_Requirement_
This task calls for copying every line of the records that includes the word "PIXELS".

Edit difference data
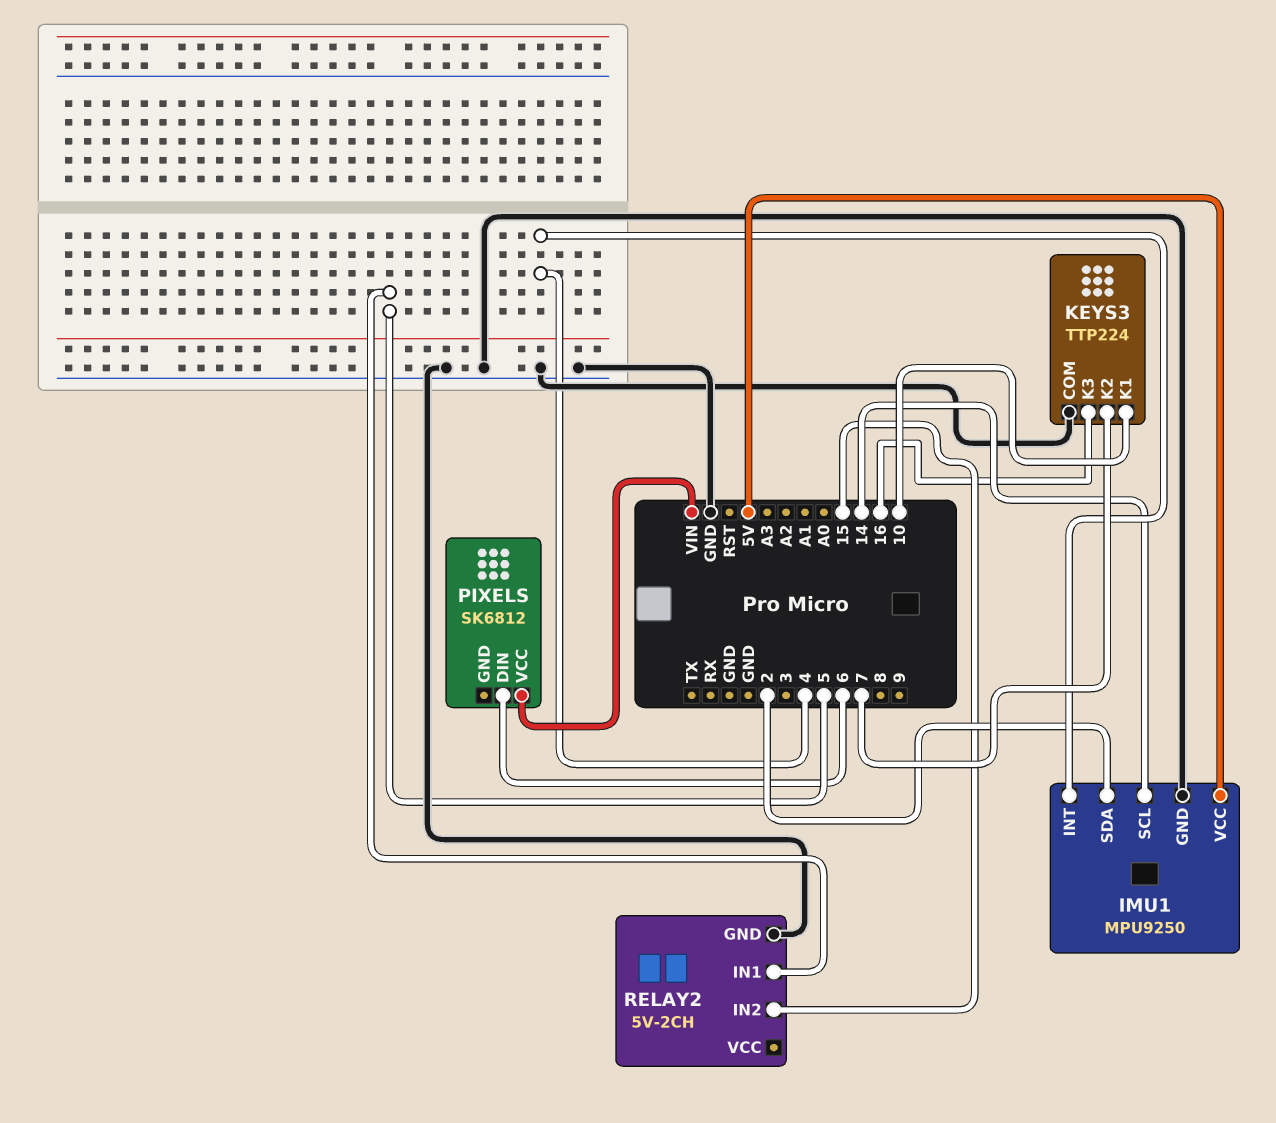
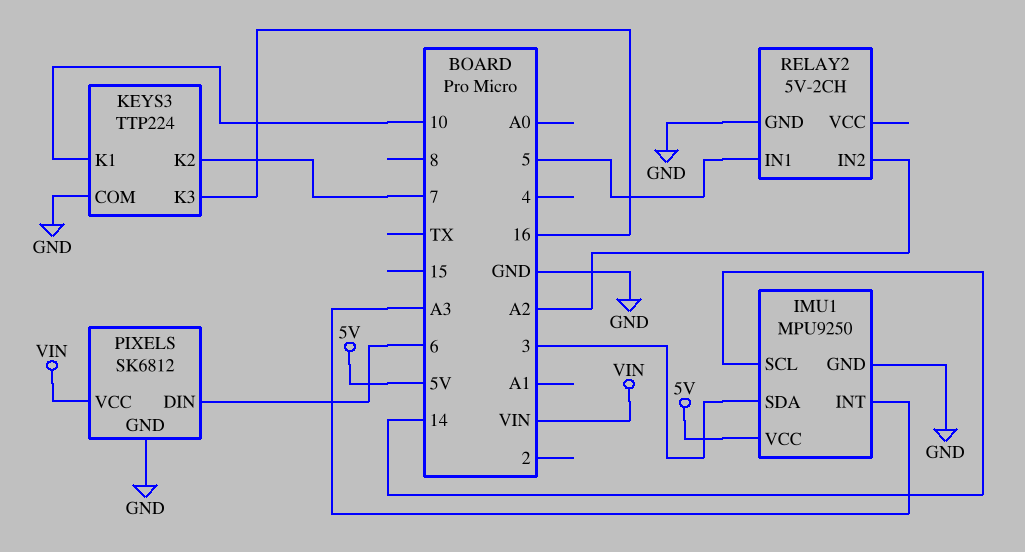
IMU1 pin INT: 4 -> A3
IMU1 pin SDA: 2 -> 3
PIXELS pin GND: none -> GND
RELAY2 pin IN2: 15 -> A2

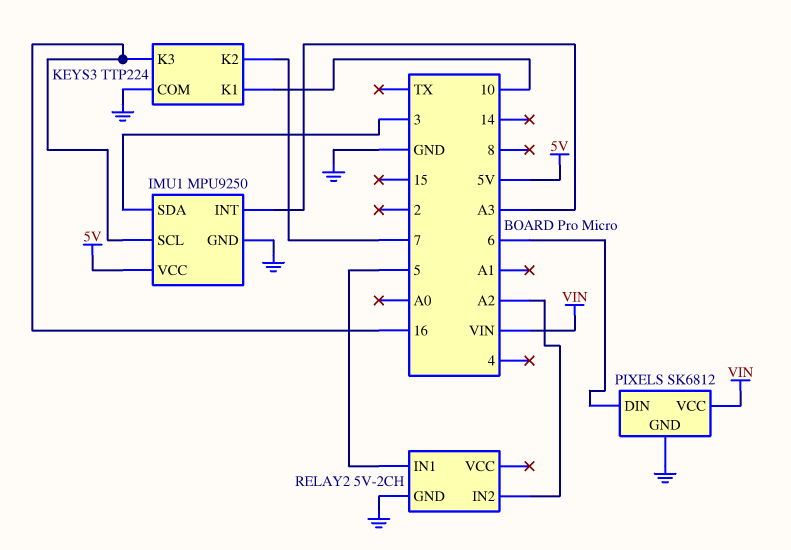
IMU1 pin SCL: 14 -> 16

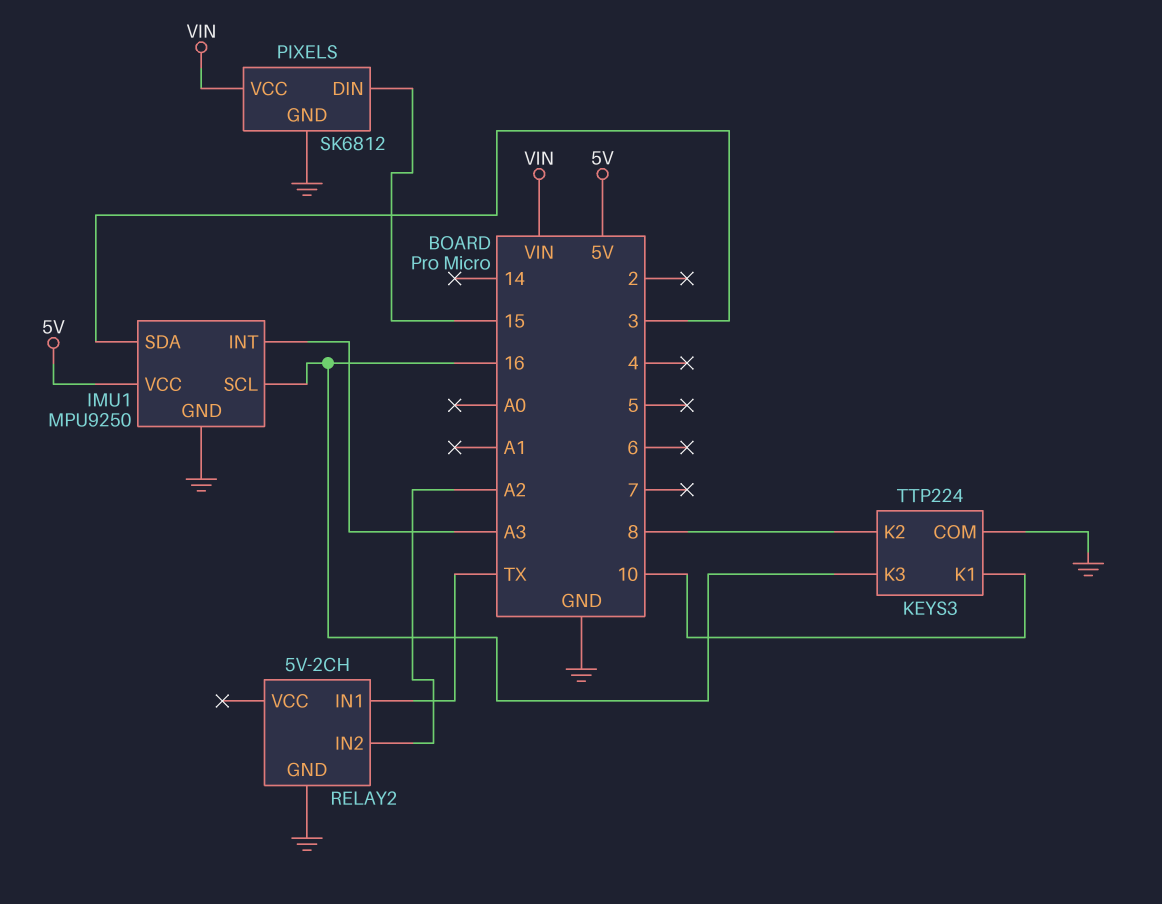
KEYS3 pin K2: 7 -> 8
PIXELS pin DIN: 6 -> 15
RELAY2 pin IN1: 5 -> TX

_Answer_
PIXELS pin GND: none -> GND
PIXELS pin DIN: 6 -> 15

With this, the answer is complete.